• **What you are asked to do**:
Reproduce the entries below exactly, but only from the line containing "green toothbrush [271,459,332,525]" to the line containing "pink toothbrush [357,277,377,421]", inclusive.

• **Data supplied**:
=====

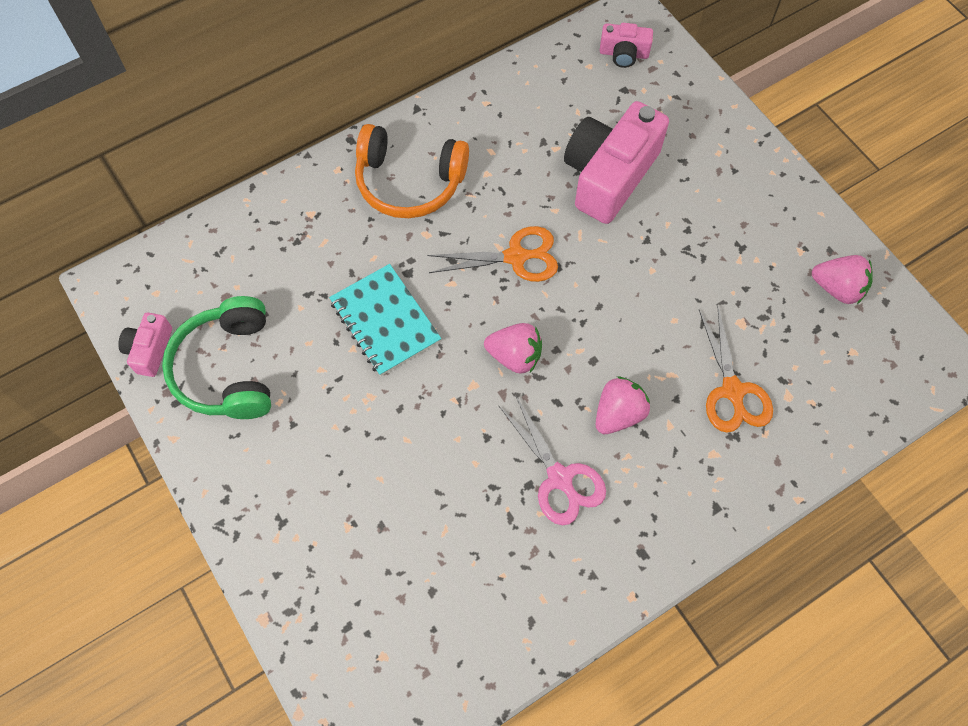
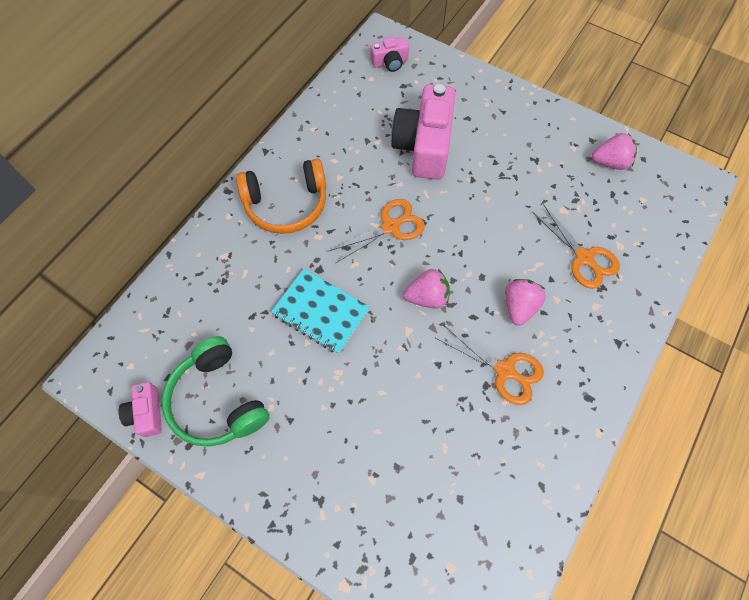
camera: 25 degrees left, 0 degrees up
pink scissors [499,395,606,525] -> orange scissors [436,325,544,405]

=====

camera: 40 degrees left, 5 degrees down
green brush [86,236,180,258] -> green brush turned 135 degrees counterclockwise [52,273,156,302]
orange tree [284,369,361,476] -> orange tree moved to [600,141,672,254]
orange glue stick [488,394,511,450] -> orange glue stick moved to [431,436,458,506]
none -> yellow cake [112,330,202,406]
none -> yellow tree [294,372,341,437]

=====

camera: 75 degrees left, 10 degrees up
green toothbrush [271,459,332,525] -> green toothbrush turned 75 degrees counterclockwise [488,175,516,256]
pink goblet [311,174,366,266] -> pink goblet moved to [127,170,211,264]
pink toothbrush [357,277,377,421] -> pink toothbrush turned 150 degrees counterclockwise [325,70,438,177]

=====

• **Written answer**:
green toothbrush [271,459,332,525] -> green toothbrush turned 75 degrees counterclockwise [488,175,516,256]
pink goblet [311,174,366,266] -> pink goblet moved to [127,170,211,264]
pink toothbrush [357,277,377,421] -> pink toothbrush turned 150 degrees counterclockwise [325,70,438,177]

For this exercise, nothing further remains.